Data supplied.
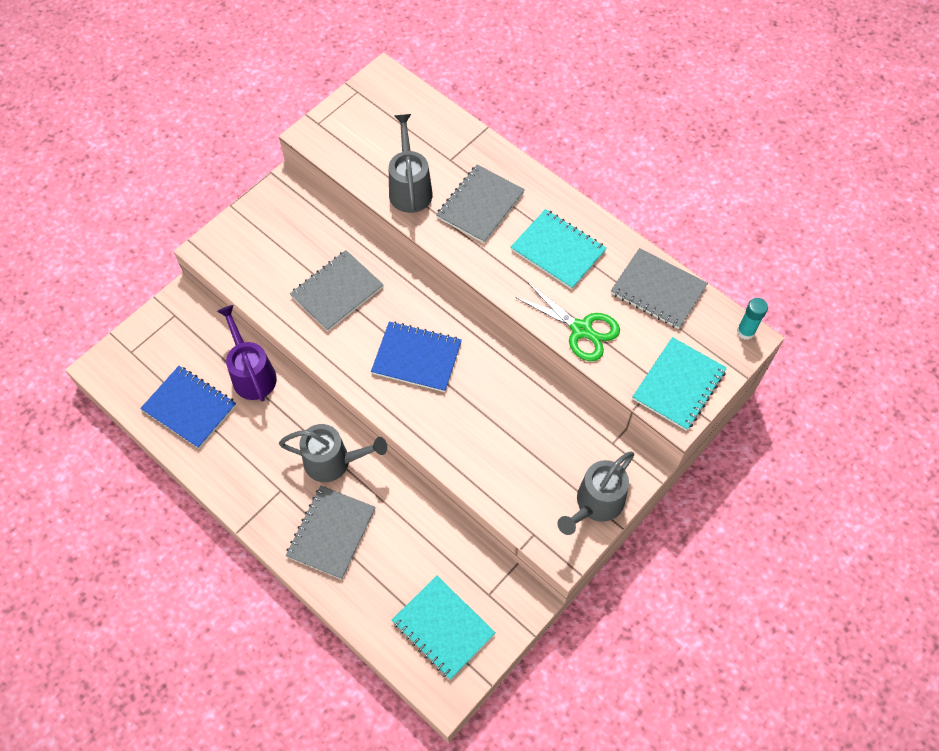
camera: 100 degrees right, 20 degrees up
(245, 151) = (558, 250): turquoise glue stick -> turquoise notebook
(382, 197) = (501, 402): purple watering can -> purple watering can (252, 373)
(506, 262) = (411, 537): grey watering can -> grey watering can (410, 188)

==

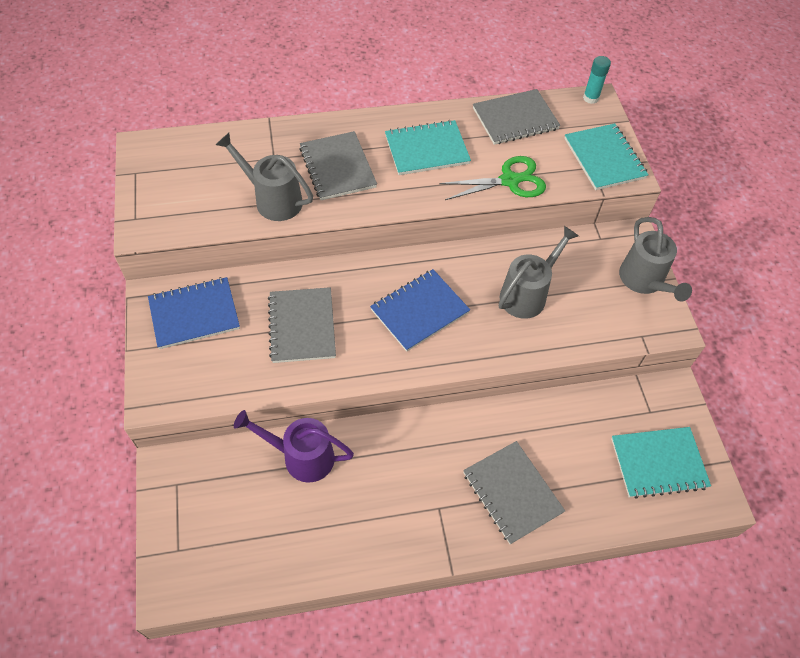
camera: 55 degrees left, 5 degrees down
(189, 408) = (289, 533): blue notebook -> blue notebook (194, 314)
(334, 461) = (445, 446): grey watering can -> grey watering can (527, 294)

What you are asked to do. In the entries above, find the line holding "camera: 55 degrees left, 5 degrees down" and the line holding "(334, 461) = (445, 446): grey", then retype exactly those two lines and every line between them, and nothing else.

The answer.
camera: 55 degrees left, 5 degrees down
(189, 408) = (289, 533): blue notebook -> blue notebook (194, 314)
(334, 461) = (445, 446): grey watering can -> grey watering can (527, 294)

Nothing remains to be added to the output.